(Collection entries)
⟨

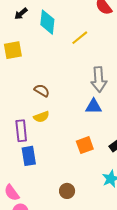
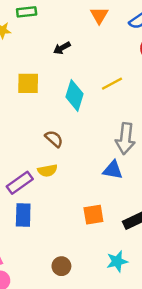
black arrow: (21, 14) -> (62, 48), moved
cyan diamond: (47, 22) -> (74, 95), moved
purple rectangle: (21, 131) -> (20, 183), turned 50

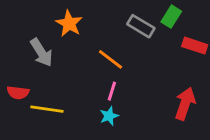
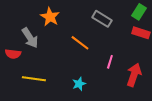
green rectangle: (171, 17) -> (139, 12), moved
pink line: (112, 91) -> (110, 62), moved
red semicircle: (18, 93) -> (13, 54), moved

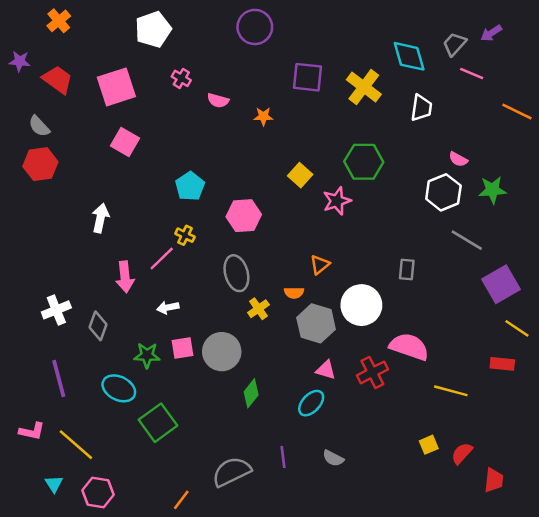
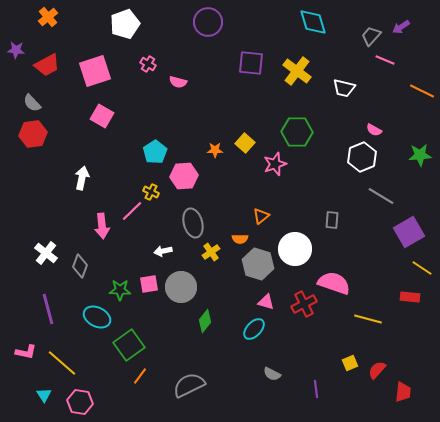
cyan diamond: (409, 56) -> (313, 22), moved
red trapezoid: (58, 80) -> (47, 65), turned 116
white trapezoid: (421, 108) -> (344, 88), turned 95
orange star: (263, 116) -> (215, 150), moved
green star: (492, 190) -> (420, 155), moved
pink hexagon: (244, 216) -> (184, 176), moved
white arrow: (168, 308) -> (163, 251), moved
white cross: (56, 310) -> (46, 253), turned -30
purple line: (283, 457) -> (316, 389), moved
orange line: (181, 500) -> (140, 376), moved

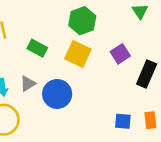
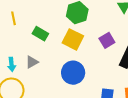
blue circle: (57, 94) -> (73, 73), moved

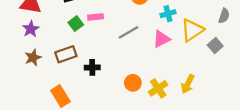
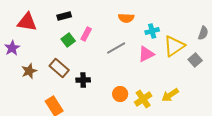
pink rectangle: (96, 17) -> (86, 34), turned -56
purple star: (31, 29) -> (12, 48), moved
brown rectangle: (66, 54) -> (59, 68), turned 60
yellow arrow: (188, 84) -> (170, 95), turned 30

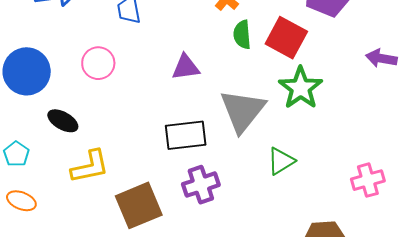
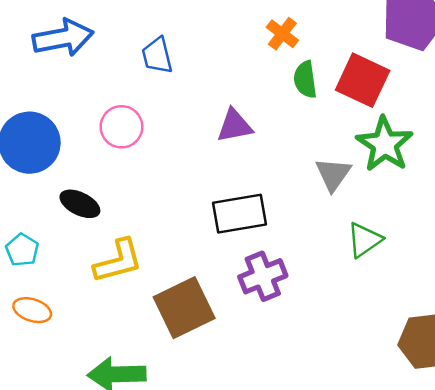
gray triangle: (243, 111) -> (333, 174), moved, size x0.6

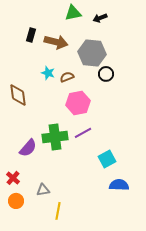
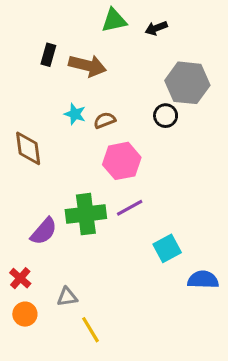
gray hexagon: (92, 53) -> (187, 83), moved
blue semicircle: (119, 185) -> (203, 280), moved
yellow line: (58, 211) -> (91, 330), turned -42

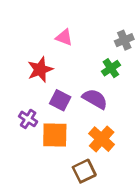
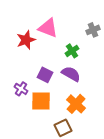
pink triangle: (64, 37) -> (48, 28), size x1.5
green cross: (111, 68) -> (72, 51), moved
red star: (40, 70) -> (26, 40), moved

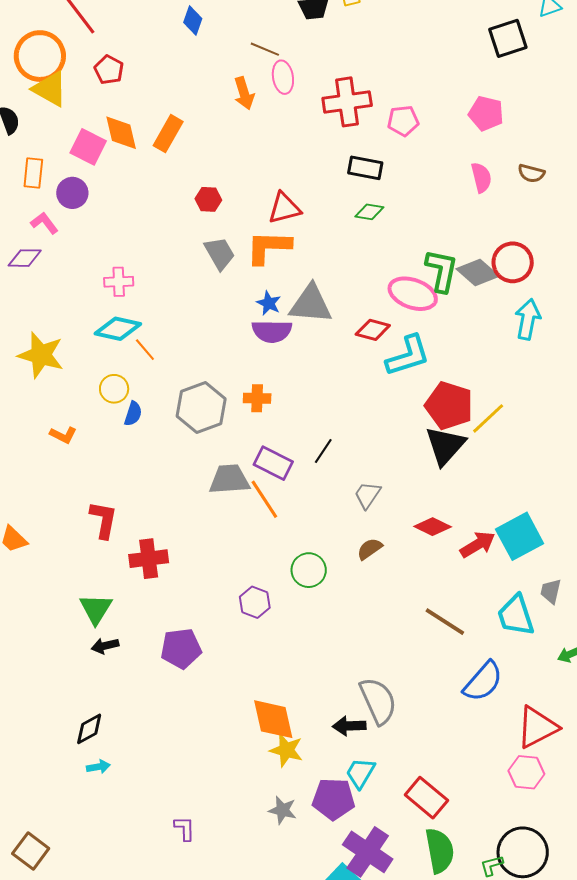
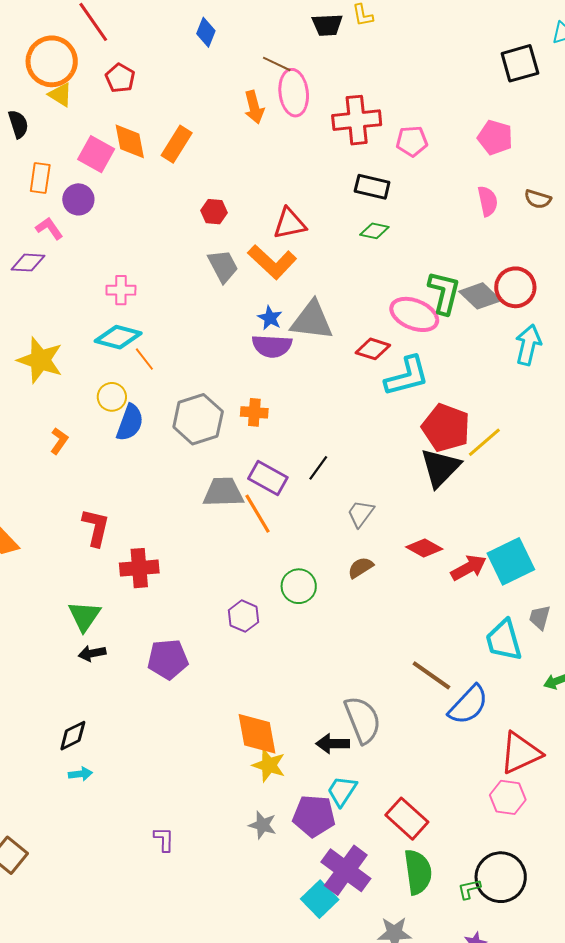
pink ellipse: (283, 77) -> (294, 93), size x1.4
yellow triangle: (50, 89) -> (60, 95), size x0.7
orange L-shape: (269, 247) -> (272, 262), turned -141
blue semicircle: (133, 414) -> (130, 423), size x1.5
orange L-shape: (63, 435) -> (59, 441), turned -84
brown line: (445, 622) -> (431, 675), moved

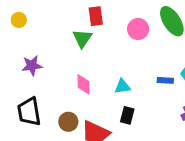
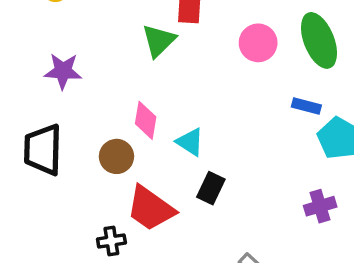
blue rectangle: (165, 80) -> (306, 106), moved
cyan triangle: (122, 86) -> (190, 142), moved, turned 30
brown circle: (68, 122) -> (116, 156), moved

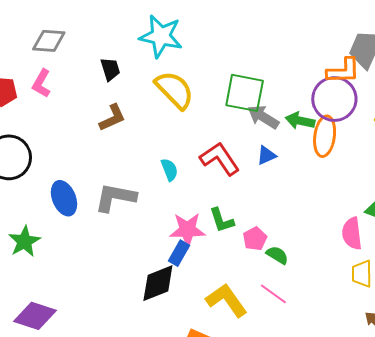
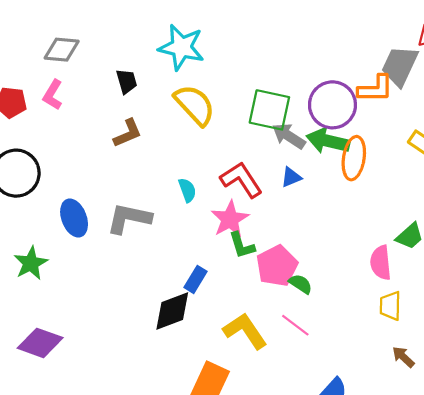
purple circle: (334, 99) -> (332, 105), moved
green arrow: (300, 121) -> (328, 141), size x1.4
pink star: (187, 230) -> (230, 219), moved, turned -30
pink pentagon: (255, 239) -> (277, 266), size x1.6

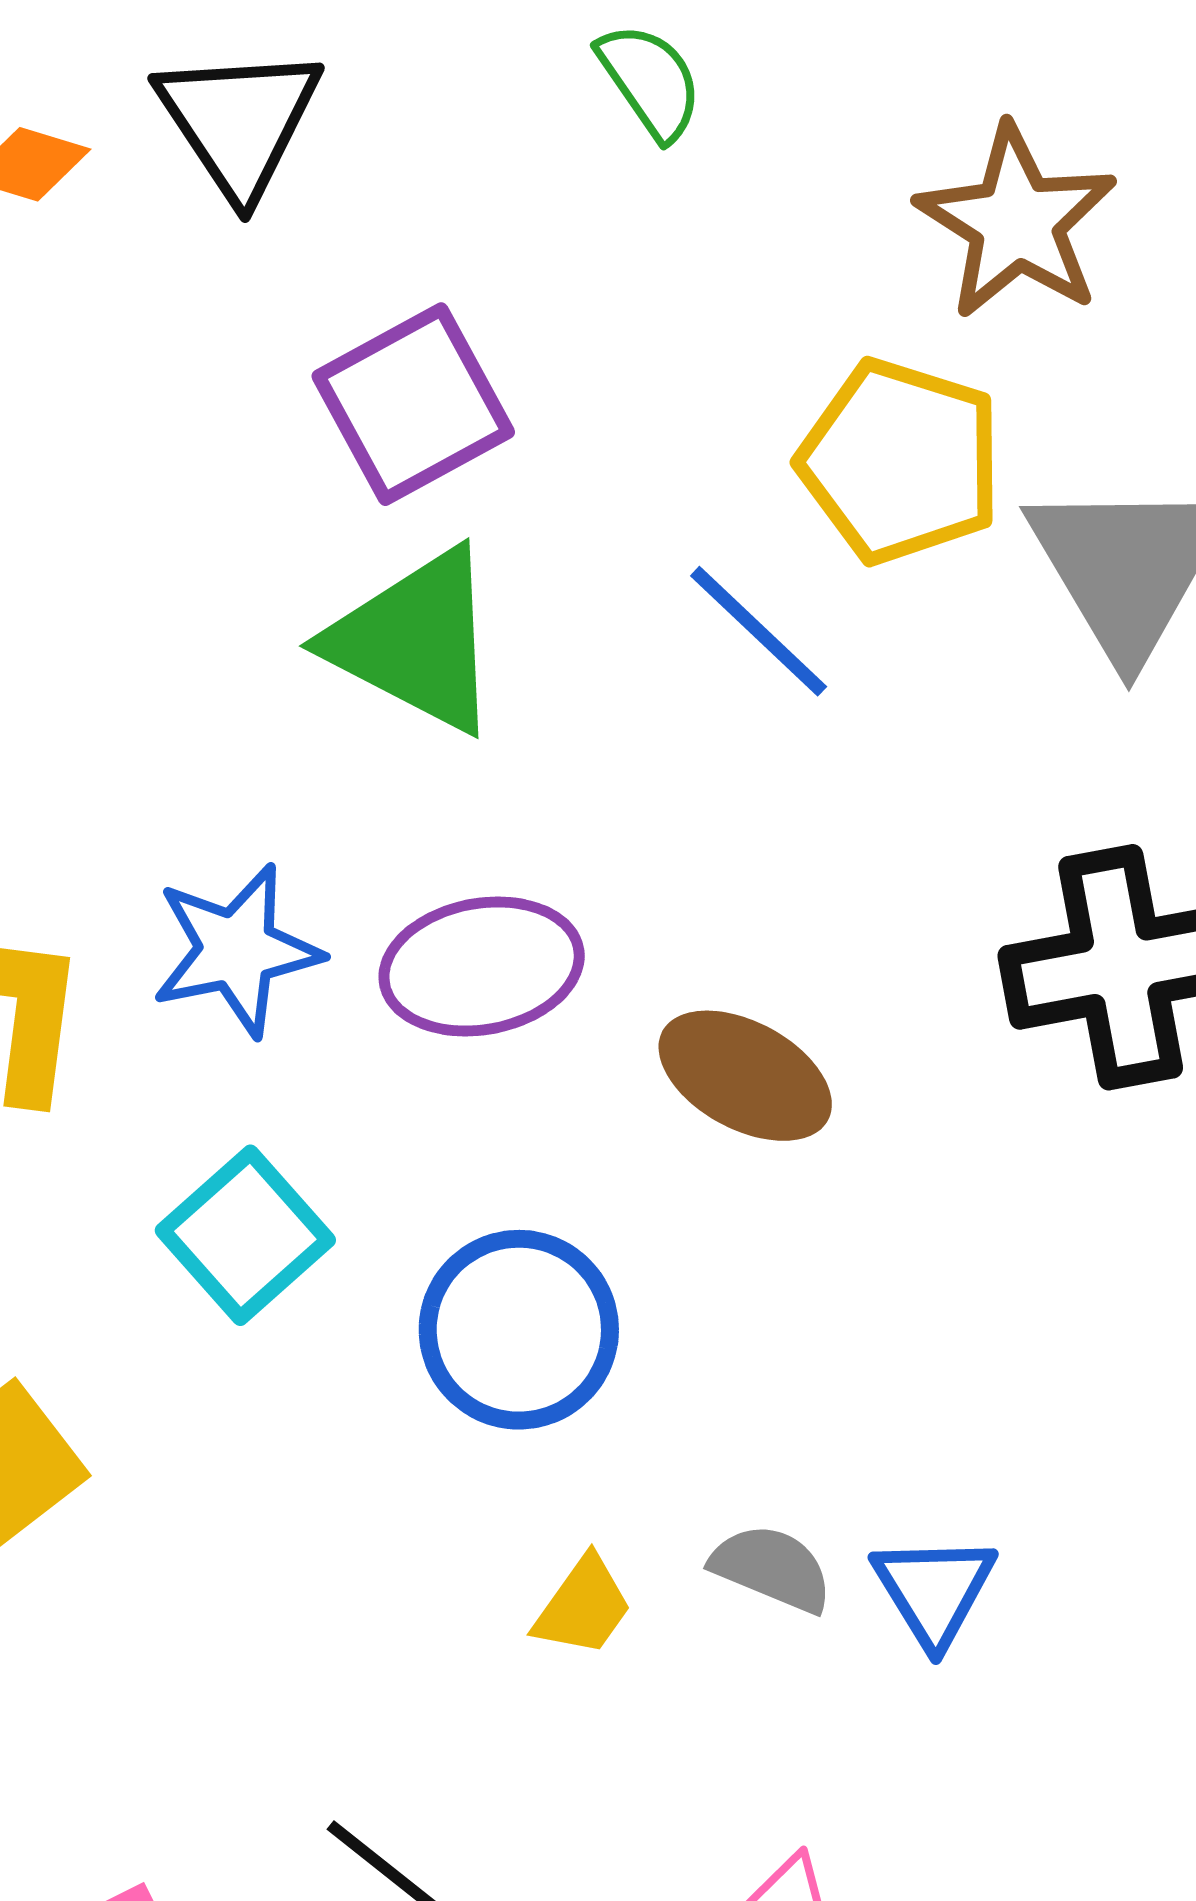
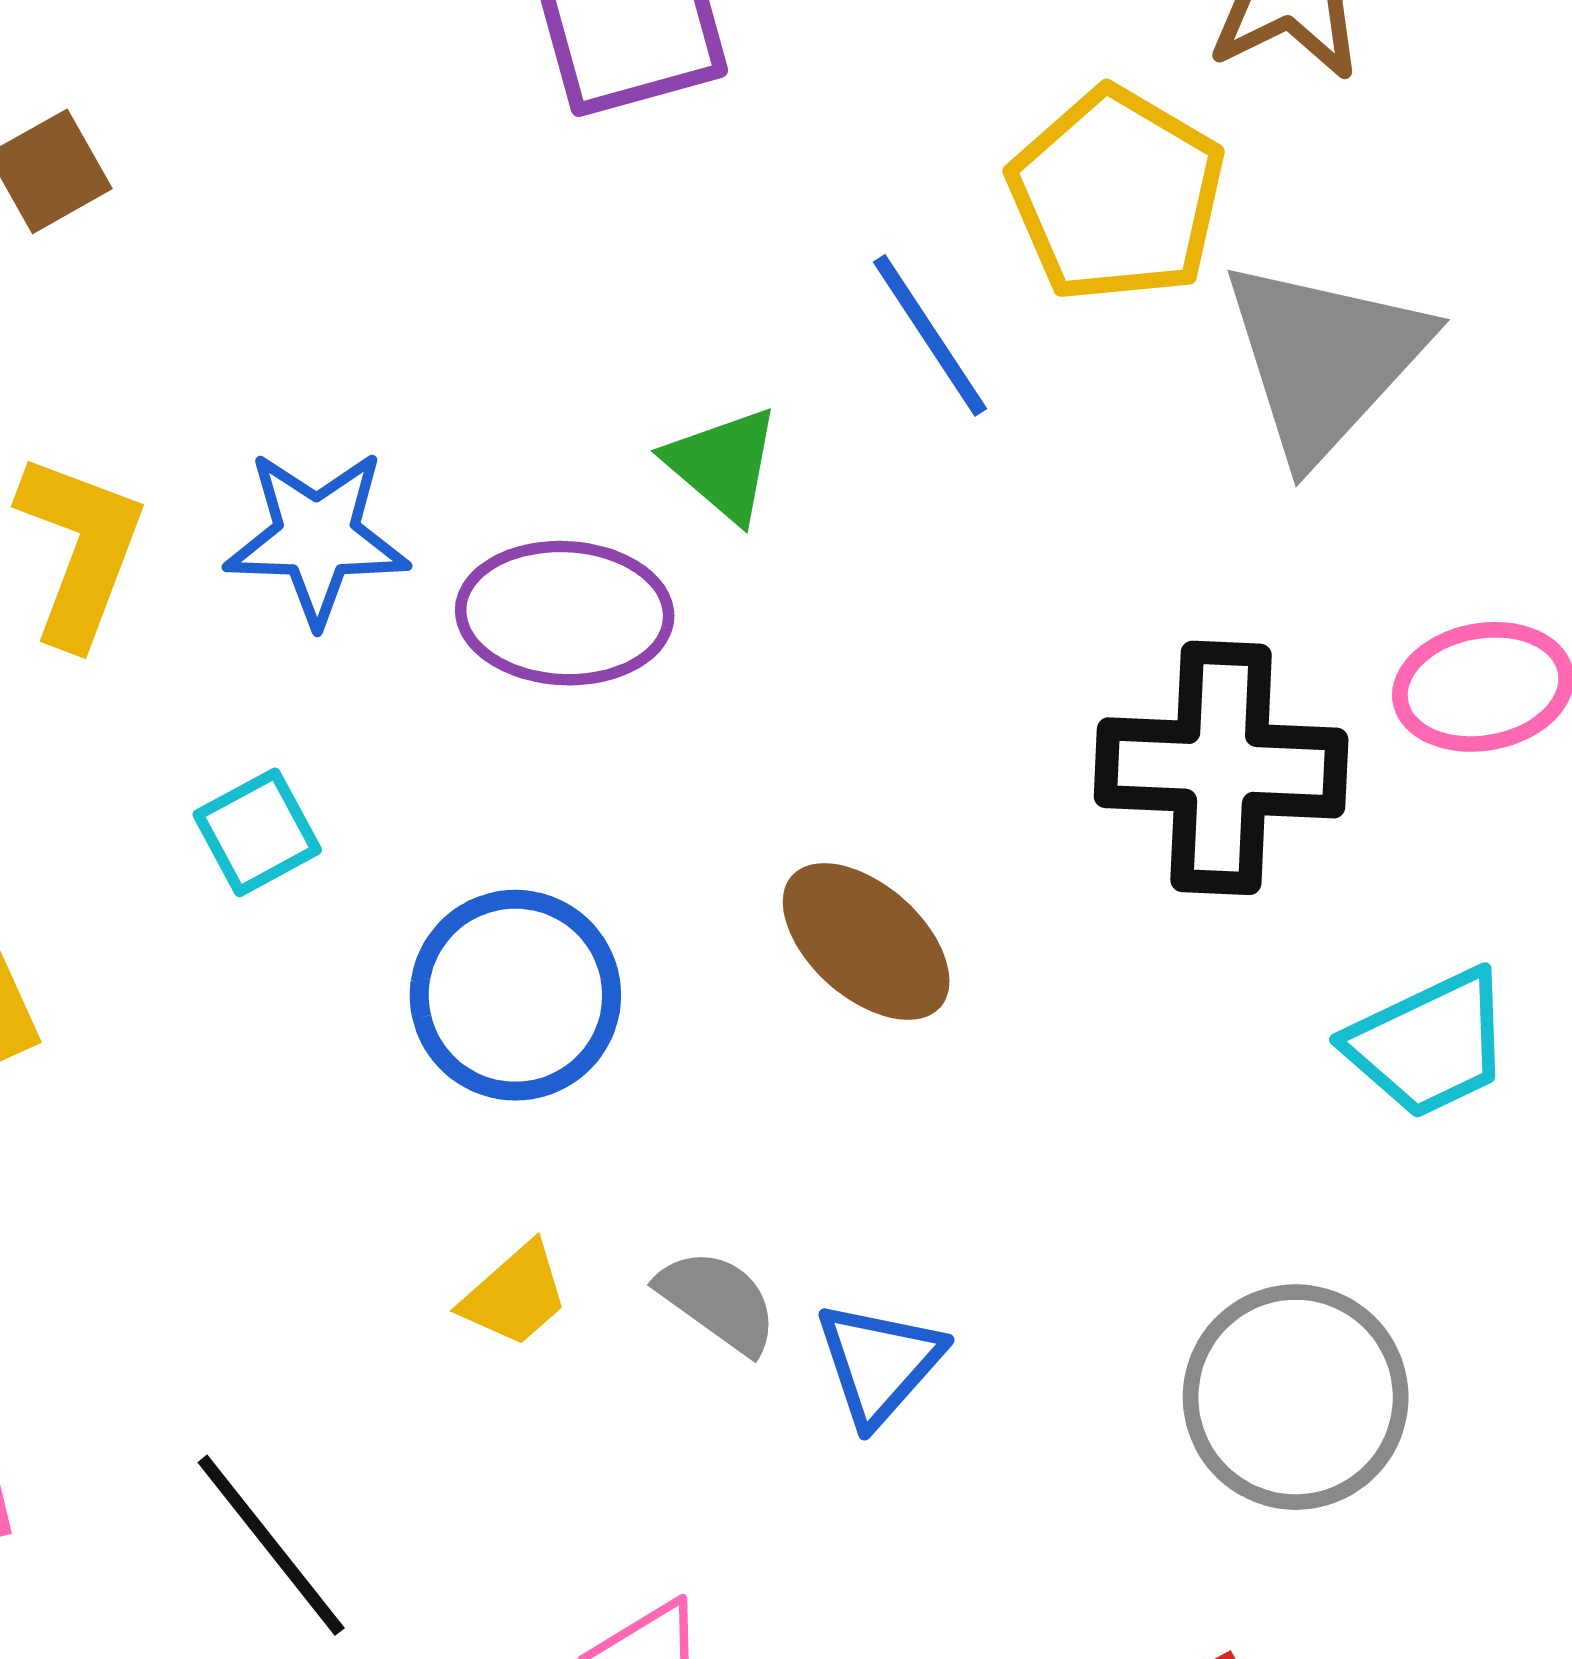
green triangle: (415, 641) -> (723, 464), moved, size x0.6
brown ellipse: (745, 1076) -> (866, 942), moved
cyan square: (245, 1235) -> (257, 832), size x0.7

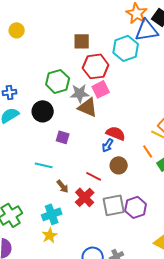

⟩

Drop the pictures; return the lines above from the line containing "green cross: (111, 68) -> (72, 51), moved" to the line containing "purple circle: (334, 99) -> (332, 105), moved", both included, exactly.

green cross: (111, 68) -> (72, 51), moved
red star: (40, 70) -> (26, 40), moved

pink ellipse: (283, 77) -> (294, 93), size x1.4
yellow triangle: (50, 89) -> (60, 95), size x0.7
orange L-shape: (269, 247) -> (272, 262), turned -141
blue semicircle: (133, 414) -> (130, 423), size x1.5
orange L-shape: (63, 435) -> (59, 441), turned -84
brown line: (445, 622) -> (431, 675), moved

blue rectangle: (165, 80) -> (306, 106), moved
cyan triangle: (122, 86) -> (190, 142), moved, turned 30
brown circle: (68, 122) -> (116, 156), moved

purple circle: (334, 99) -> (332, 105), moved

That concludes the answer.